Change listing data
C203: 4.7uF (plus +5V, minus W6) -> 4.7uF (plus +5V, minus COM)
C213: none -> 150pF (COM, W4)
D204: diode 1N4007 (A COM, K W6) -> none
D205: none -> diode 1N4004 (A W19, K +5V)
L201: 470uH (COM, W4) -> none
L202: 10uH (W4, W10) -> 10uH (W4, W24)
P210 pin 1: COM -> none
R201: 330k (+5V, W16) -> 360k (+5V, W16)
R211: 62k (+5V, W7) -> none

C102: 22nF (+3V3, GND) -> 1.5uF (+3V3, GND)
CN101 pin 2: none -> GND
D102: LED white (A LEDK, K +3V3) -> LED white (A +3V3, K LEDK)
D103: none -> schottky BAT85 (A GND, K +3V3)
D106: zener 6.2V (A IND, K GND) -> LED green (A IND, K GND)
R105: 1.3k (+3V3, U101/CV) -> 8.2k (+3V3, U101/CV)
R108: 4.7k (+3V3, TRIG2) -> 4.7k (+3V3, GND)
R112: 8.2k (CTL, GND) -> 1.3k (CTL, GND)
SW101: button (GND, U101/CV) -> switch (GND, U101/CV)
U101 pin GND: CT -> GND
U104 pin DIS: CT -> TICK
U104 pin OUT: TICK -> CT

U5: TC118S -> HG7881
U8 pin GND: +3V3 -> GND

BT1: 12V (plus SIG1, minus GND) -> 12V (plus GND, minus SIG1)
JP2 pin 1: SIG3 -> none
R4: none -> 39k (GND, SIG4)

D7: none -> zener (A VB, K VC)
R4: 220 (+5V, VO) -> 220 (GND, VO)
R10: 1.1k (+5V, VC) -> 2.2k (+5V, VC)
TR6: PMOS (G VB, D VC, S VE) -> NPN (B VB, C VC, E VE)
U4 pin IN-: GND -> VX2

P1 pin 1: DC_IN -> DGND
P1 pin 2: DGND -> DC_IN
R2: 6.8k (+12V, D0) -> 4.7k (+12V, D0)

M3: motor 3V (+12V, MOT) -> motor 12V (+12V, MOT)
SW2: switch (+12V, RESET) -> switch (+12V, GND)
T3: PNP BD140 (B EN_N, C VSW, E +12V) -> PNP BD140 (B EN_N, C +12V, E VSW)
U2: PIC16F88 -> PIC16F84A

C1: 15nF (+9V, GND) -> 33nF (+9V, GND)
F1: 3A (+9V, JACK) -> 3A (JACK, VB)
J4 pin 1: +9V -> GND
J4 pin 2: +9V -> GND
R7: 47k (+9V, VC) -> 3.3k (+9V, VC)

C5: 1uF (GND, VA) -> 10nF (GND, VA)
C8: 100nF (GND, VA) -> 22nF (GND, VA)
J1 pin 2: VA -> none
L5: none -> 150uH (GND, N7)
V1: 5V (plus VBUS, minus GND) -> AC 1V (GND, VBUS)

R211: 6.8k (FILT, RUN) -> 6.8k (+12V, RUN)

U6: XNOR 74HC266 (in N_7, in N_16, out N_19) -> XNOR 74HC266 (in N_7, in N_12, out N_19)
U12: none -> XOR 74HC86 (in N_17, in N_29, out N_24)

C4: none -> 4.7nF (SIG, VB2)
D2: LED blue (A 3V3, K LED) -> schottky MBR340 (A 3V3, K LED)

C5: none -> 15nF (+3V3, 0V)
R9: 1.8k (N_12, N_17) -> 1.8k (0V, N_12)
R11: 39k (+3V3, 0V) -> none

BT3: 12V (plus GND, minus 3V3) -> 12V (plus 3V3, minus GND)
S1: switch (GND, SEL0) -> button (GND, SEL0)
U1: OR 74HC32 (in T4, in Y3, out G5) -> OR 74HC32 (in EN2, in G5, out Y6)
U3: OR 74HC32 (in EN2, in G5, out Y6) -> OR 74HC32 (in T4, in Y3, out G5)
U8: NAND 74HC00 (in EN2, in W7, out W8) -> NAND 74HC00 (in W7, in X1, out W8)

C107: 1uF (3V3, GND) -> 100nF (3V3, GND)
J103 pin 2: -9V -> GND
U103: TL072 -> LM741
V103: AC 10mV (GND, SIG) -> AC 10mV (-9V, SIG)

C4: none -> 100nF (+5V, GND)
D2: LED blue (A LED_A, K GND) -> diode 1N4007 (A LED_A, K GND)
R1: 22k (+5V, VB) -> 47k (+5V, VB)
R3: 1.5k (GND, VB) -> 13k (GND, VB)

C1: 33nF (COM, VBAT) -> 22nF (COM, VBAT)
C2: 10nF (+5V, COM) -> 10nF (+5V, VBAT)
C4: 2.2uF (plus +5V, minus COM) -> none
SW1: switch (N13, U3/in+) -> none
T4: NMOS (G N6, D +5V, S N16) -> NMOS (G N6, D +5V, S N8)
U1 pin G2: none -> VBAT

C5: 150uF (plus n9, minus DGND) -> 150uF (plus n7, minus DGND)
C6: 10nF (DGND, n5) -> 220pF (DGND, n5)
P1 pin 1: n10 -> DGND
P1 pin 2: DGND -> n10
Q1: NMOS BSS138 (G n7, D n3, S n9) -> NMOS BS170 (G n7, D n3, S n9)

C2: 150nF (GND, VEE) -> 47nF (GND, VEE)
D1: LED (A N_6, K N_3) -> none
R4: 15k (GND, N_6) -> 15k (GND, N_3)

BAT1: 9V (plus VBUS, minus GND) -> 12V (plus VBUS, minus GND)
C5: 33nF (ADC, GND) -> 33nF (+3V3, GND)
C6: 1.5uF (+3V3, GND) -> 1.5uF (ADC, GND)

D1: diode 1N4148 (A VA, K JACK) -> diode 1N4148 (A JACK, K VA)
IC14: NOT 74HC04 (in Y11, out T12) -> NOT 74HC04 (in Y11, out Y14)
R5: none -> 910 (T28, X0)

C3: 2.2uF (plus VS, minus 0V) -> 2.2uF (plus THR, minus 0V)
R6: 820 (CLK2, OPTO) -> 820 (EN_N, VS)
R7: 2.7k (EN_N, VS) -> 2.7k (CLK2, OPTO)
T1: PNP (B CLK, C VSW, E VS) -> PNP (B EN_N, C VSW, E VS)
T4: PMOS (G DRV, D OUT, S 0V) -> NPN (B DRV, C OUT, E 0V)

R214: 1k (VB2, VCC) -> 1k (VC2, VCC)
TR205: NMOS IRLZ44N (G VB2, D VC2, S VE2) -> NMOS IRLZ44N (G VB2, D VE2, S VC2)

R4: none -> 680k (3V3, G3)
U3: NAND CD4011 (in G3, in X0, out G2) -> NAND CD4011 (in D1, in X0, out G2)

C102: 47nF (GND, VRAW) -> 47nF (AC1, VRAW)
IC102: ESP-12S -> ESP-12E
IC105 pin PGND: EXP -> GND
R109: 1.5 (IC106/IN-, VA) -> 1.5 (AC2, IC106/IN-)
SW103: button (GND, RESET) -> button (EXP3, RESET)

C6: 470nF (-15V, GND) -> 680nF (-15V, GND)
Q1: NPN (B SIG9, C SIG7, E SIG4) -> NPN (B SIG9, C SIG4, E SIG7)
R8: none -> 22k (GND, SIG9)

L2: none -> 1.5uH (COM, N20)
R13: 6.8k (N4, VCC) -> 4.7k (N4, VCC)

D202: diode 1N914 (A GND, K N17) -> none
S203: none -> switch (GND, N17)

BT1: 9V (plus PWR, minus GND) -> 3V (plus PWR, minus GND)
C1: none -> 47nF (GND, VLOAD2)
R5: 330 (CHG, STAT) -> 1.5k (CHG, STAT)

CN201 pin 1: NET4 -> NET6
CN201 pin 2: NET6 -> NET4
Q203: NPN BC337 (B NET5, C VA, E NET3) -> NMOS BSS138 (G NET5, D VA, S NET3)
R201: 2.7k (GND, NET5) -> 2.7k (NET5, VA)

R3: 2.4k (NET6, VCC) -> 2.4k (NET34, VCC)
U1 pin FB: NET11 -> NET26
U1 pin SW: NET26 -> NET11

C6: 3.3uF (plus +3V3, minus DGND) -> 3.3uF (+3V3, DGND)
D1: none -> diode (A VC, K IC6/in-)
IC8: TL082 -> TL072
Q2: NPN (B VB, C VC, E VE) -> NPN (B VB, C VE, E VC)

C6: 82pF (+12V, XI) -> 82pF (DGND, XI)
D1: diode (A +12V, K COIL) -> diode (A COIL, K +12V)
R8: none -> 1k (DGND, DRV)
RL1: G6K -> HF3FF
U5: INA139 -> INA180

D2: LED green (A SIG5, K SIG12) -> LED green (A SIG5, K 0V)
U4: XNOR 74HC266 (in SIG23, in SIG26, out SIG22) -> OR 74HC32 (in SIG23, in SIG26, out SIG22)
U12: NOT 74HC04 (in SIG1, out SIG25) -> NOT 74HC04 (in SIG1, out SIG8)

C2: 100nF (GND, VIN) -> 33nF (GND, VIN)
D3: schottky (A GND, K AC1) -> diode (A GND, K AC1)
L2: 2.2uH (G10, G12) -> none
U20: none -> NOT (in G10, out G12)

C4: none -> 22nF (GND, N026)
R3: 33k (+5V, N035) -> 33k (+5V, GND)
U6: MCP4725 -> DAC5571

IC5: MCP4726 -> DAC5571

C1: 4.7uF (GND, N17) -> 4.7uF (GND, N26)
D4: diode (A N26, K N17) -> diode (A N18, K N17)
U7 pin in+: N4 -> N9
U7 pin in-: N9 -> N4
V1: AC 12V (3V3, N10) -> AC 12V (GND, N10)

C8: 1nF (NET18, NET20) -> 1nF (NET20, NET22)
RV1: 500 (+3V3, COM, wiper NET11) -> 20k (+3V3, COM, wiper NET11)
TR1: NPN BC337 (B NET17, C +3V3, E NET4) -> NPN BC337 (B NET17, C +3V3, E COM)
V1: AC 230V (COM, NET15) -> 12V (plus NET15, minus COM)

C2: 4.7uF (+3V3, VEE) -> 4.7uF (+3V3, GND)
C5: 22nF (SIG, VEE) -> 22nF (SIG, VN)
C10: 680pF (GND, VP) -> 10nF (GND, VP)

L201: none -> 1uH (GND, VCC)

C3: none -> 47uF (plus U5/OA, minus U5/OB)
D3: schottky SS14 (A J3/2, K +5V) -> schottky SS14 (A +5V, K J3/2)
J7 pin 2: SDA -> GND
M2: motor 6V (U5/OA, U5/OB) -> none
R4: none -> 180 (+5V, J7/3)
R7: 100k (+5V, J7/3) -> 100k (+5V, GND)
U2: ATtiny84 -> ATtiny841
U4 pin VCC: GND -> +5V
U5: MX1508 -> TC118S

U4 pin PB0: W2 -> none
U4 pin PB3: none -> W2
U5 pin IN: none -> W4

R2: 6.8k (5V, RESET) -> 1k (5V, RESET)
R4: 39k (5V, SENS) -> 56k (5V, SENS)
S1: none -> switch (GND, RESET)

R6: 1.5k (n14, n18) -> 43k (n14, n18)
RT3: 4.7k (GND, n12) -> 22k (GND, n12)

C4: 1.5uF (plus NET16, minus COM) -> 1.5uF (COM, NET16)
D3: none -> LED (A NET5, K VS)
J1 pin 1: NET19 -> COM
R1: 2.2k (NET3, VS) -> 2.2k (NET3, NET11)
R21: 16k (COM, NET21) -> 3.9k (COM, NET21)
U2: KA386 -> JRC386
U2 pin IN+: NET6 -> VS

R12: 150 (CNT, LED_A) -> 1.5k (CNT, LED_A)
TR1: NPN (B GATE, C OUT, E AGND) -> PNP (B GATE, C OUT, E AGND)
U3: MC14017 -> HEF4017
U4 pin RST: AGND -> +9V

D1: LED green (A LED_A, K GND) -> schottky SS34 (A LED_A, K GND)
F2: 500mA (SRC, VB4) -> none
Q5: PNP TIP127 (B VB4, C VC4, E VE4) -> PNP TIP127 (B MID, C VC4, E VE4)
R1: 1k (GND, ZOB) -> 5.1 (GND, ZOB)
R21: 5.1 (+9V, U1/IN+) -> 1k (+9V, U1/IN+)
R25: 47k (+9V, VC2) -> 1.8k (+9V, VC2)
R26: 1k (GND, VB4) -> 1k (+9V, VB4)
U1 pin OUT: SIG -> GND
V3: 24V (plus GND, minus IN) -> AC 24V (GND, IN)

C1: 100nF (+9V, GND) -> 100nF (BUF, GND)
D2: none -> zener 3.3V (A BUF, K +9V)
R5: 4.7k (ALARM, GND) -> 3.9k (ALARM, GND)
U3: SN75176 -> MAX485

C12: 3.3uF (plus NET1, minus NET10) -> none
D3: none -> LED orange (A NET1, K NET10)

* Try it *
From the entries above, print the lines beginning at the one with "U8: NAND 74HC00" and stopping after the one with "T1: PNP (B CLK, C", exactly as written and with nothing else.

* Completed exercise *
U8: NAND 74HC00 (in EN2, in W7, out W8) -> NAND 74HC00 (in W7, in X1, out W8)

C107: 1uF (3V3, GND) -> 100nF (3V3, GND)
J103 pin 2: -9V -> GND
U103: TL072 -> LM741
V103: AC 10mV (GND, SIG) -> AC 10mV (-9V, SIG)

C4: none -> 100nF (+5V, GND)
D2: LED blue (A LED_A, K GND) -> diode 1N4007 (A LED_A, K GND)
R1: 22k (+5V, VB) -> 47k (+5V, VB)
R3: 1.5k (GND, VB) -> 13k (GND, VB)

C1: 33nF (COM, VBAT) -> 22nF (COM, VBAT)
C2: 10nF (+5V, COM) -> 10nF (+5V, VBAT)
C4: 2.2uF (plus +5V, minus COM) -> none
SW1: switch (N13, U3/in+) -> none
T4: NMOS (G N6, D +5V, S N16) -> NMOS (G N6, D +5V, S N8)
U1 pin G2: none -> VBAT

C5: 150uF (plus n9, minus DGND) -> 150uF (plus n7, minus DGND)
C6: 10nF (DGND, n5) -> 220pF (DGND, n5)
P1 pin 1: n10 -> DGND
P1 pin 2: DGND -> n10
Q1: NMOS BSS138 (G n7, D n3, S n9) -> NMOS BS170 (G n7, D n3, S n9)

C2: 150nF (GND, VEE) -> 47nF (GND, VEE)
D1: LED (A N_6, K N_3) -> none
R4: 15k (GND, N_6) -> 15k (GND, N_3)

BAT1: 9V (plus VBUS, minus GND) -> 12V (plus VBUS, minus GND)
C5: 33nF (ADC, GND) -> 33nF (+3V3, GND)
C6: 1.5uF (+3V3, GND) -> 1.5uF (ADC, GND)

D1: diode 1N4148 (A VA, K JACK) -> diode 1N4148 (A JACK, K VA)
IC14: NOT 74HC04 (in Y11, out T12) -> NOT 74HC04 (in Y11, out Y14)
R5: none -> 910 (T28, X0)

C3: 2.2uF (plus VS, minus 0V) -> 2.2uF (plus THR, minus 0V)
R6: 820 (CLK2, OPTO) -> 820 (EN_N, VS)
R7: 2.7k (EN_N, VS) -> 2.7k (CLK2, OPTO)
T1: PNP (B CLK, C VSW, E VS) -> PNP (B EN_N, C VSW, E VS)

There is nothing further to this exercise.